## Instructions to follow
Word for word, repeat all the entries below, but without the pictures.

## Extracted records
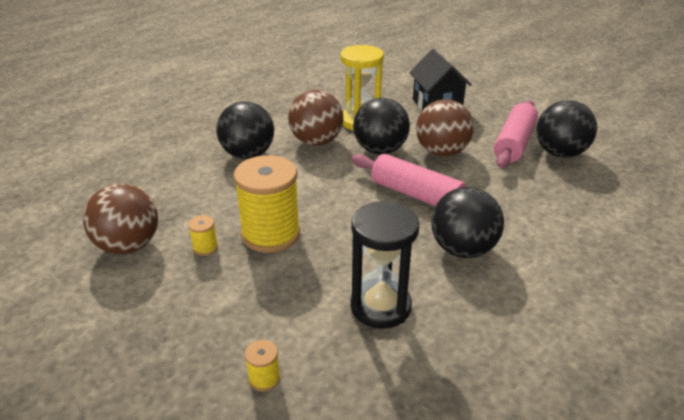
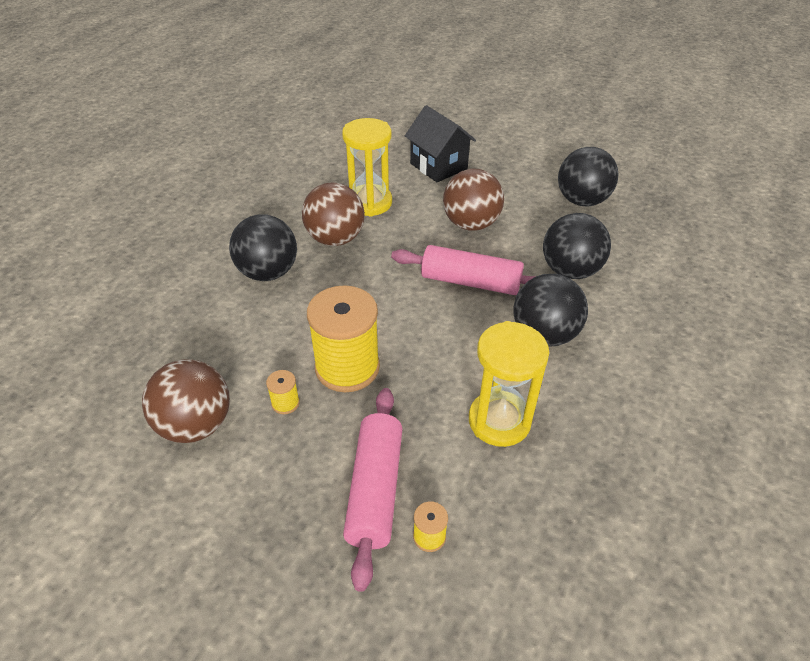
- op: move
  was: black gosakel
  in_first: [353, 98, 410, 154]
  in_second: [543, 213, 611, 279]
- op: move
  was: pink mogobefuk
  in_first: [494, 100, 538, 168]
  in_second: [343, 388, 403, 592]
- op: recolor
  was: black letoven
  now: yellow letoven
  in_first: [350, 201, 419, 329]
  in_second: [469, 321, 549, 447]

## Solution to the problem
- op: move
  was: black gosakel
  in_first: [353, 98, 410, 154]
  in_second: [543, 213, 611, 279]
- op: move
  was: pink mogobefuk
  in_first: [494, 100, 538, 168]
  in_second: [343, 388, 403, 592]
- op: recolor
  was: black letoven
  now: yellow letoven
  in_first: [350, 201, 419, 329]
  in_second: [469, 321, 549, 447]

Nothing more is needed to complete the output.